Available records:
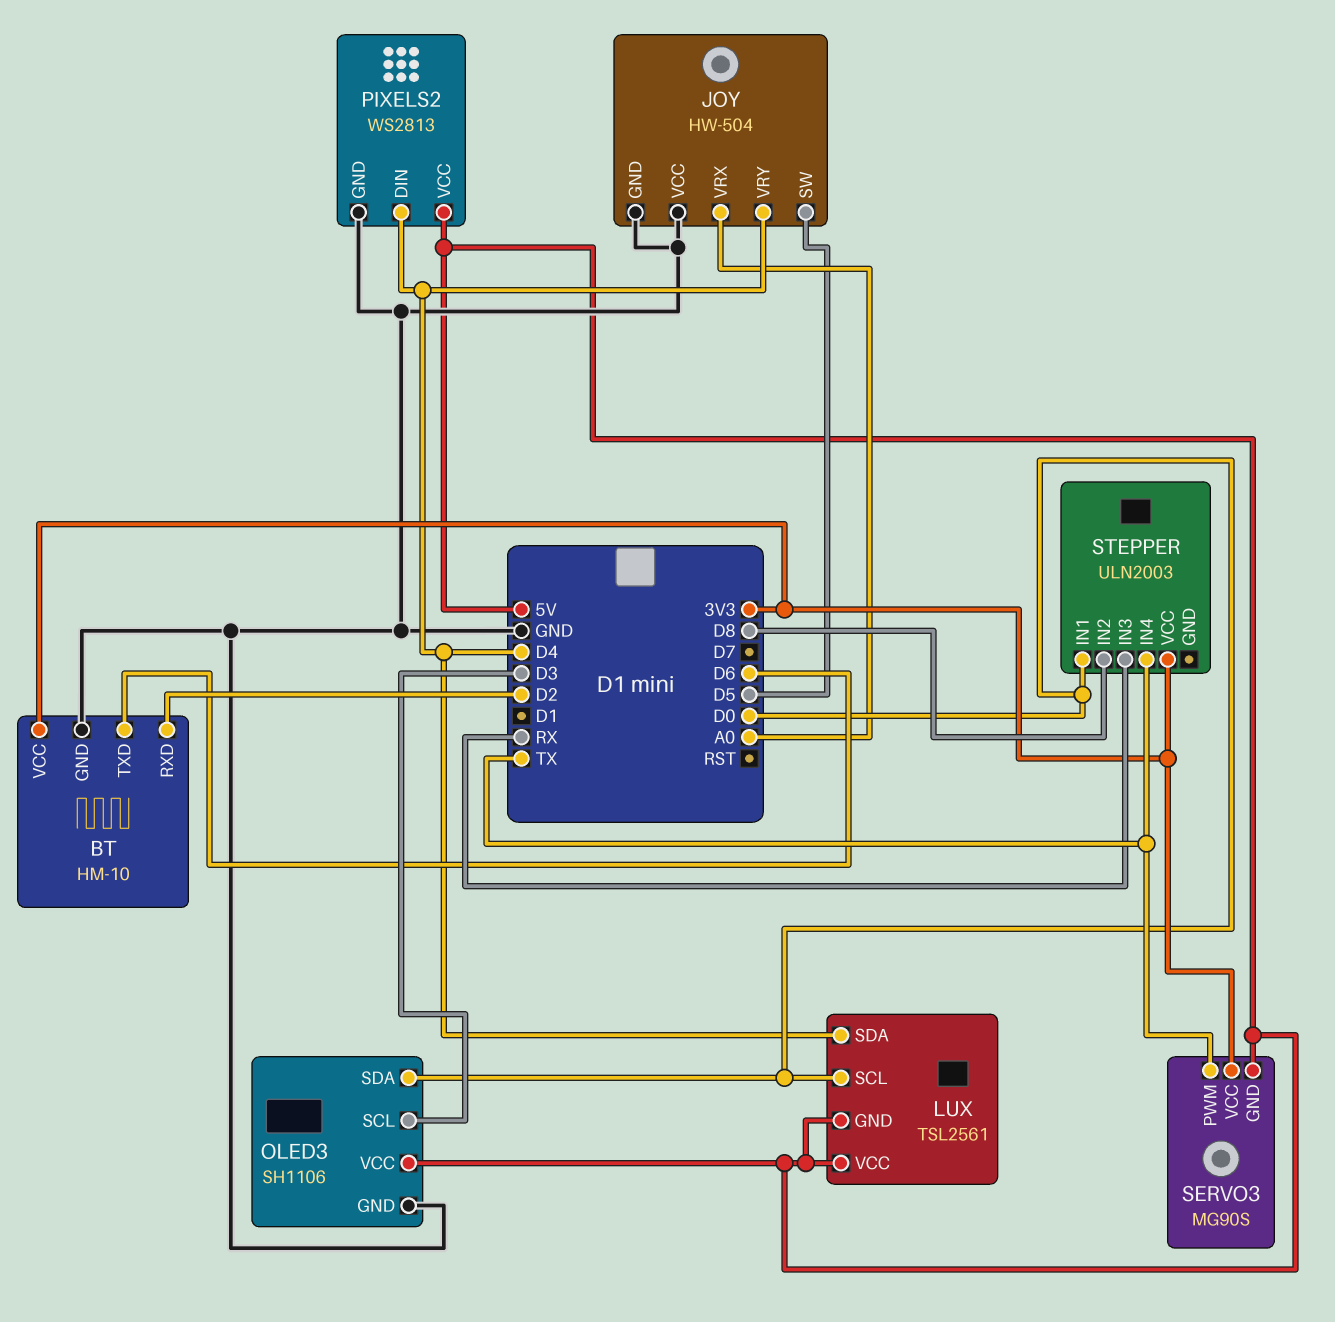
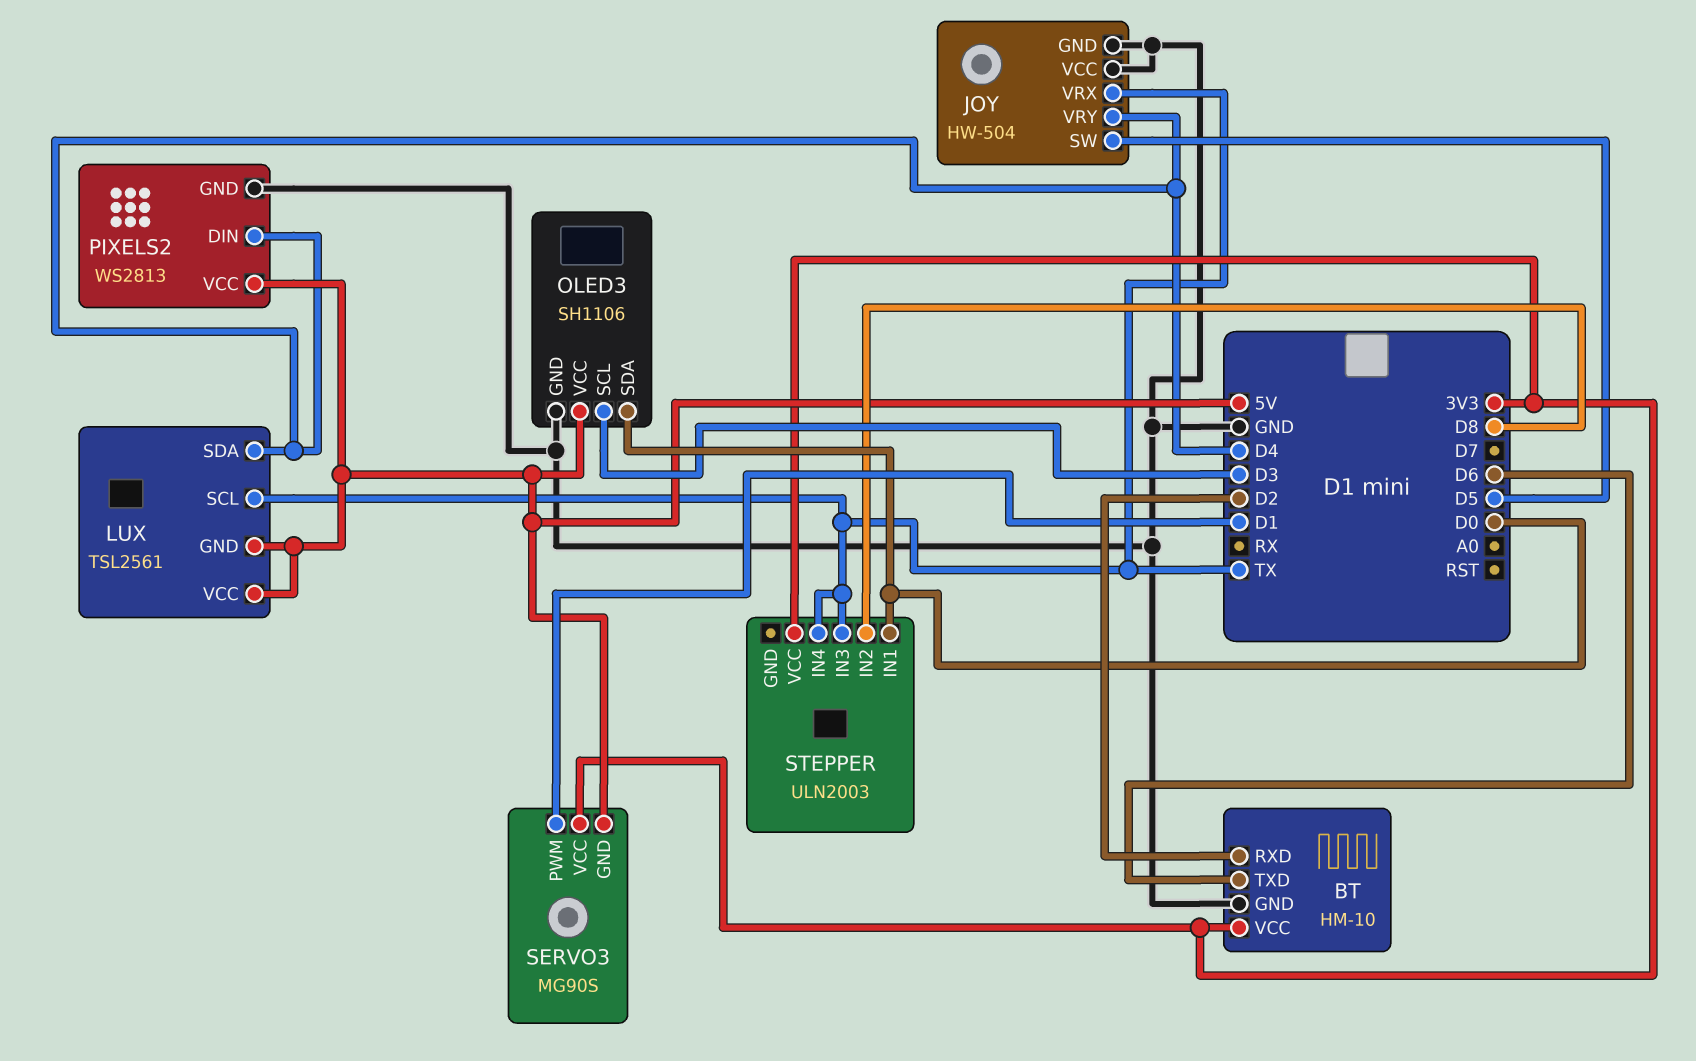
JOY pin VRX: A0 -> TX
LUX pin SCL: D0 -> TX
SERVO3 pin PWM: TX -> D1
STEPPER pin IN3: RX -> TX

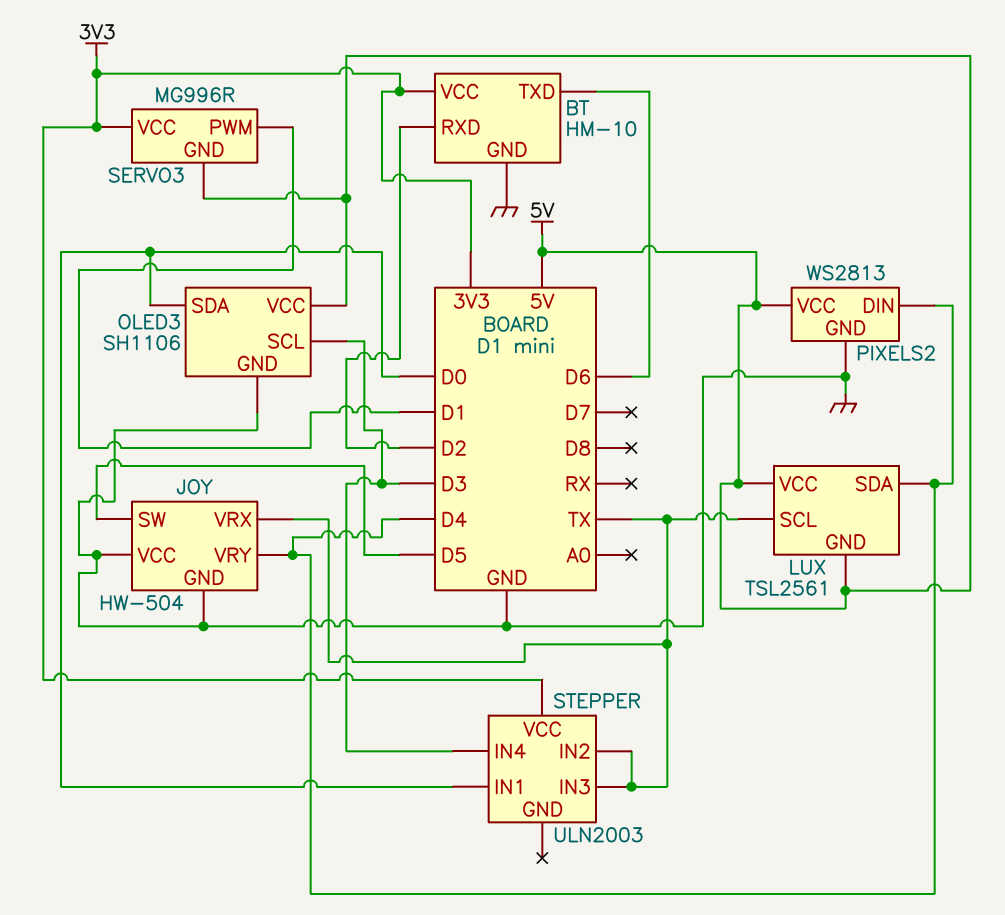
SERVO3: MG90S -> MG996R
STEPPER pin IN2: D8 -> TX
STEPPER pin IN4: TX -> D3

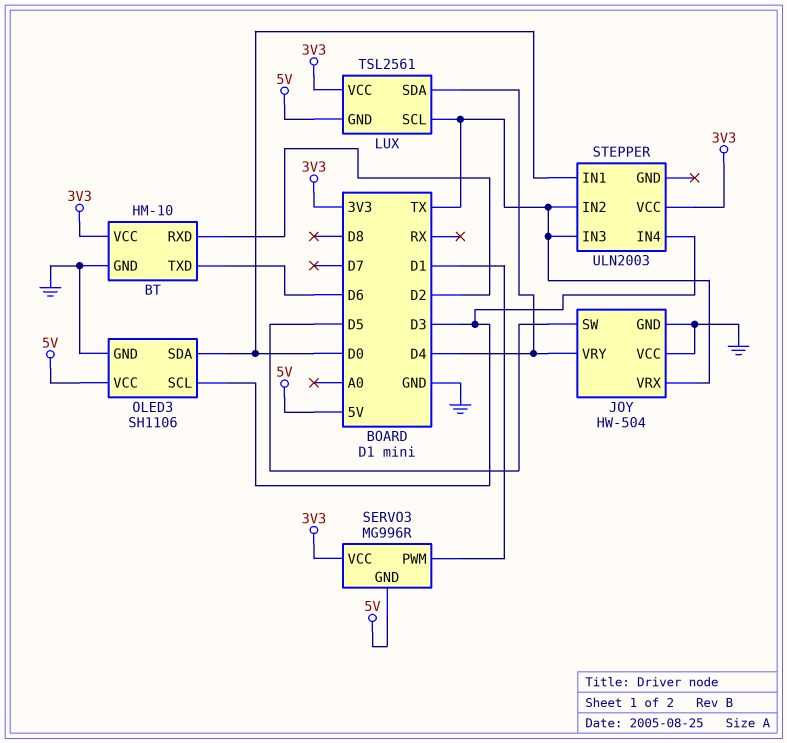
LUX pin VCC: 5V -> 3V3
PIXELS2: WS2813 -> none
PIXELS2 pin DIN: D4 -> none
PIXELS2 pin GND: GND -> none
PIXELS2 pin VCC: 5V -> none

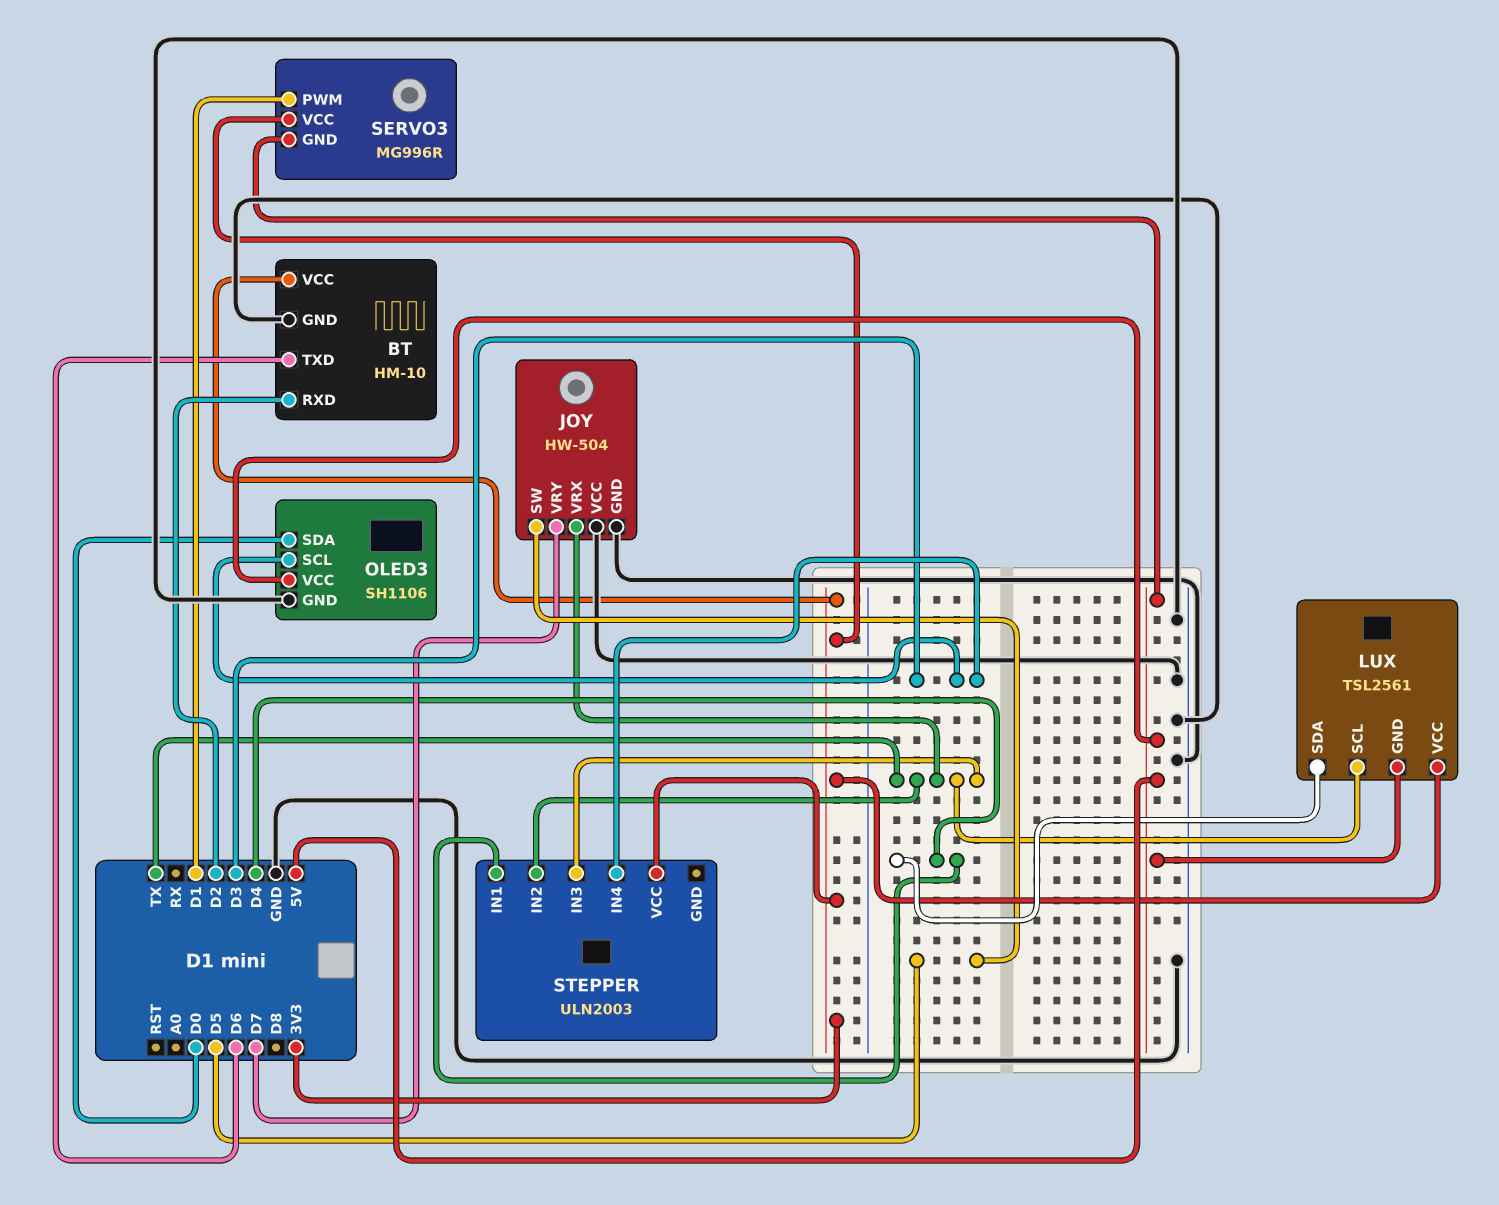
JOY pin VRY: D4 -> D7
STEPPER pin IN1: D0 -> D4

The task: Nothing but the lines from the line with "SERVO3: MG90S -> MG996R" through the end of the listing should appear in the answer, each duplicated exactly, without pictures.

Reply:
SERVO3: MG90S -> MG996R
STEPPER pin IN2: D8 -> TX
STEPPER pin IN4: TX -> D3

LUX pin VCC: 5V -> 3V3
PIXELS2: WS2813 -> none
PIXELS2 pin DIN: D4 -> none
PIXELS2 pin GND: GND -> none
PIXELS2 pin VCC: 5V -> none

JOY pin VRY: D4 -> D7
STEPPER pin IN1: D0 -> D4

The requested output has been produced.